_Records for the task_
________________

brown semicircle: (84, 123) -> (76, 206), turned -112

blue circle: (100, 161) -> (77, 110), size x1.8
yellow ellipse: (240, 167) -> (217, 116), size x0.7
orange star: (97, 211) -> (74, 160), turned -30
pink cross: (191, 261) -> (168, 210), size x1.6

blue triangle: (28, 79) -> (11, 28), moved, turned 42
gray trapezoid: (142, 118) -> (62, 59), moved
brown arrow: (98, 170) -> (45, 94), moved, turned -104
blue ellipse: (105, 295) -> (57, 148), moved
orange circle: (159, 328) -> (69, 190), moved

________________

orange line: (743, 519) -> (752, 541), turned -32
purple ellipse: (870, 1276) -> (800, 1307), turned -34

________________

Produce a word-for-word copy of everything above from the line holding "blue triangle: (28, 79)" down to the line holding "orange circle: (159, 328) -> (69, 190), moved", with both of those lines kept.

_Exercise result_
blue triangle: (28, 79) -> (11, 28), moved, turned 42
gray trapezoid: (142, 118) -> (62, 59), moved
brown arrow: (98, 170) -> (45, 94), moved, turned -104
blue ellipse: (105, 295) -> (57, 148), moved
orange circle: (159, 328) -> (69, 190), moved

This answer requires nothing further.